> _GOAL OF THE EXERCISE_: Locate the line that contains "black brick F7", then copy it and all later lines of the data below exactly, through the last one.

> _DATA PROVIDED_:
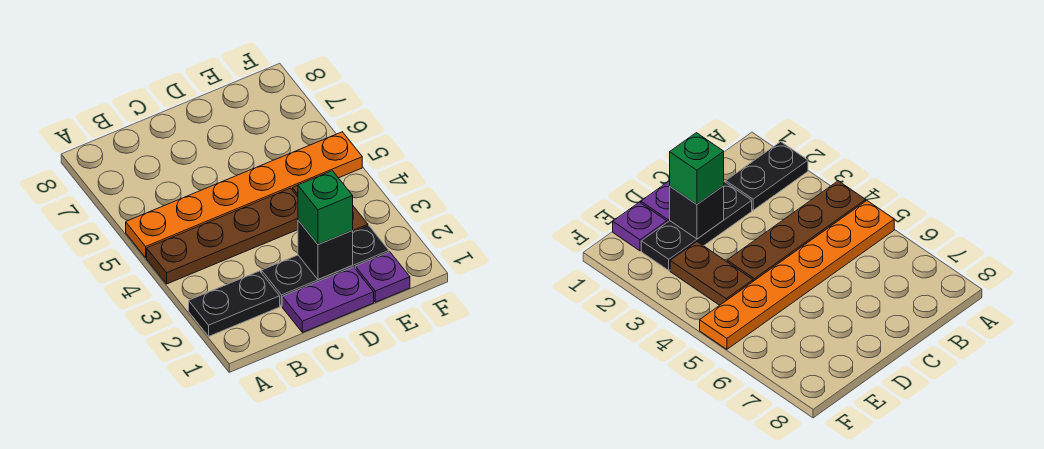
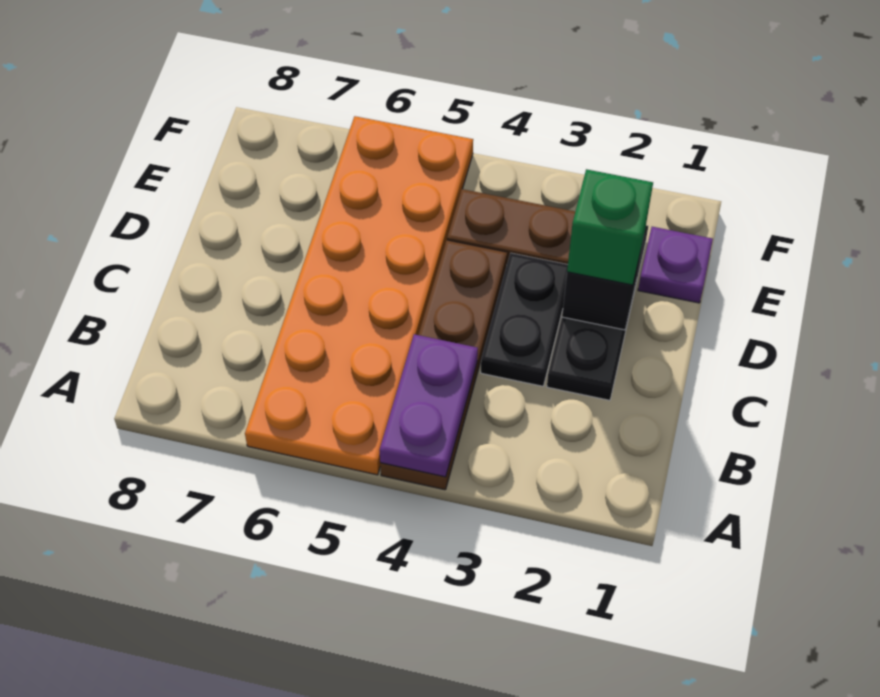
black plate A2:B2 level 1 -> black plate C3:D3 level 1
orange plate A5:F5 level 1 -> orange plate A5:F6 level 1
purple plate C1:D1 level 1 -> purple plate A4:B4 level 2

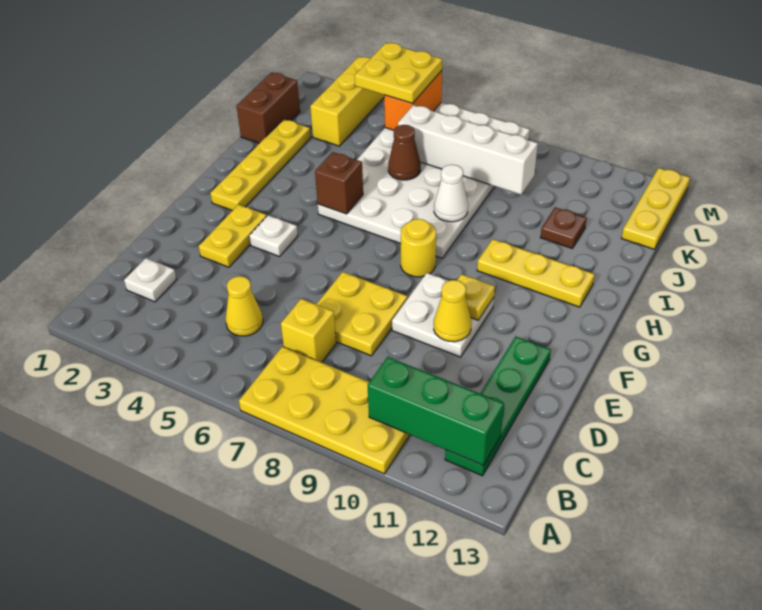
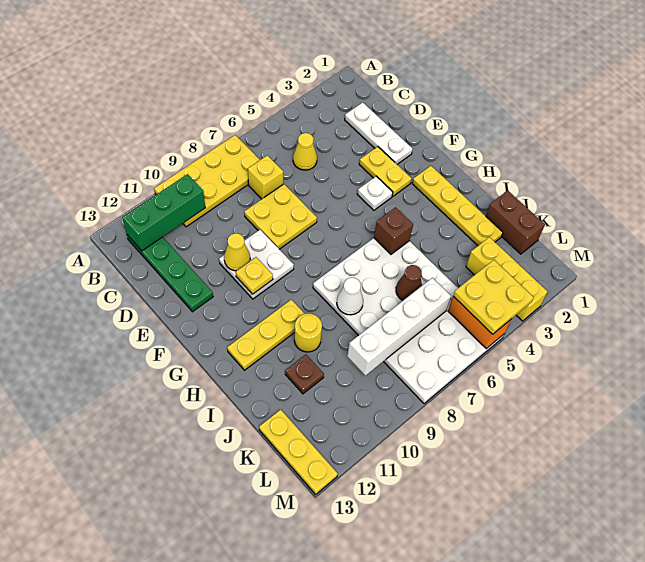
white plate C2 level 1 -> white plate C2:E2 level 1
yellow round brick G8 level 1 -> yellow round brick I10 level 1

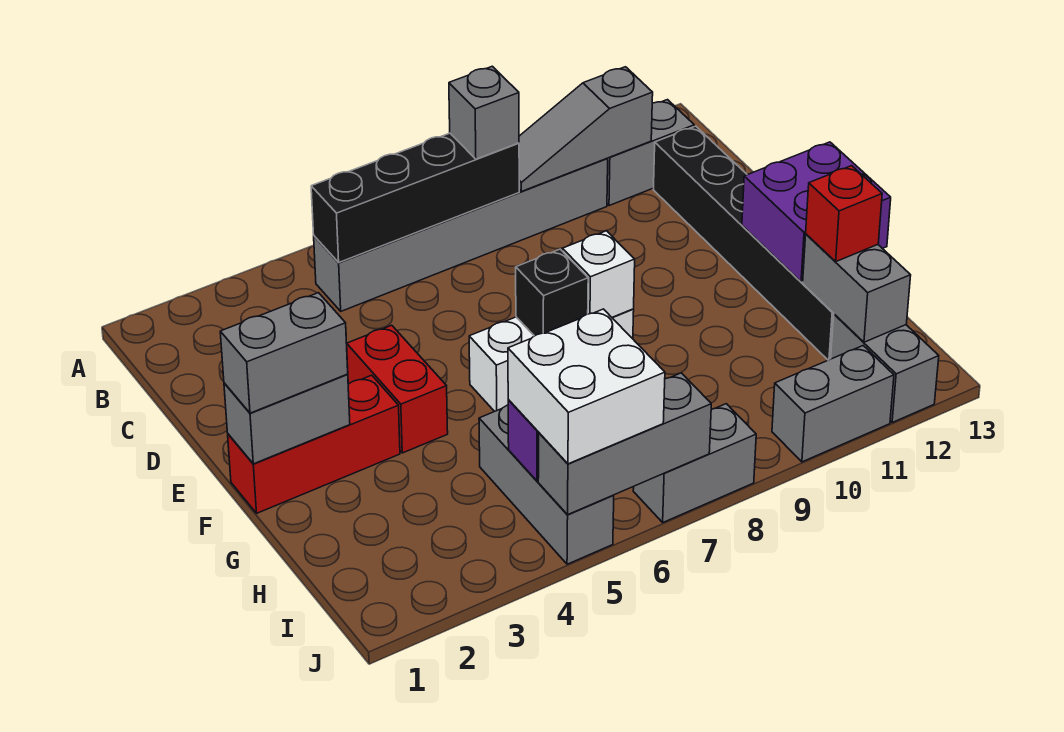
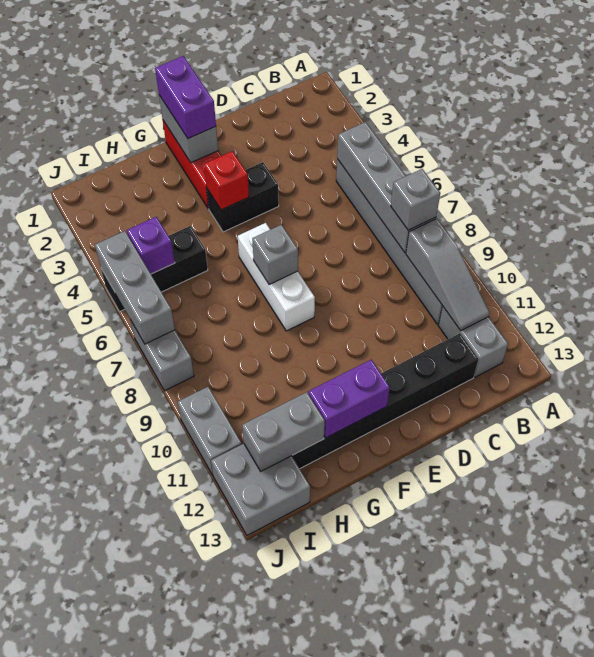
black brick B5:B8 level 2 -> grey brick B5:B8 level 2
grey slope B9:B11 level 2 top 11 -> grey slope B9:B11 level 2 top 9
red brick E4:F4 level 1 -> black brick E4:F4 level 1
grey brick F1:F2 level 3 -> purple brick F1:F2 level 3
black brick F7 level 2 -> grey brick F7 level 2
white brick F8 level 2 -> none
purple brick F12:G13 level 2 -> purple brick F12:G12 level 2
grey brick H5:J5 level 1 -> black brick H5:J5 level 1
red brick H12 level 3 -> red brick F4 level 2
white brick I5:J6 level 3 -> none
grey brick I12:J12 level 1 -> grey brick I12:J13 level 1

> _YOUR RESPONSE_:
black brick F7 level 2 -> grey brick F7 level 2
white brick F8 level 2 -> none
purple brick F12:G13 level 2 -> purple brick F12:G12 level 2
grey brick H5:J5 level 1 -> black brick H5:J5 level 1
red brick H12 level 3 -> red brick F4 level 2
white brick I5:J6 level 3 -> none
grey brick I12:J12 level 1 -> grey brick I12:J13 level 1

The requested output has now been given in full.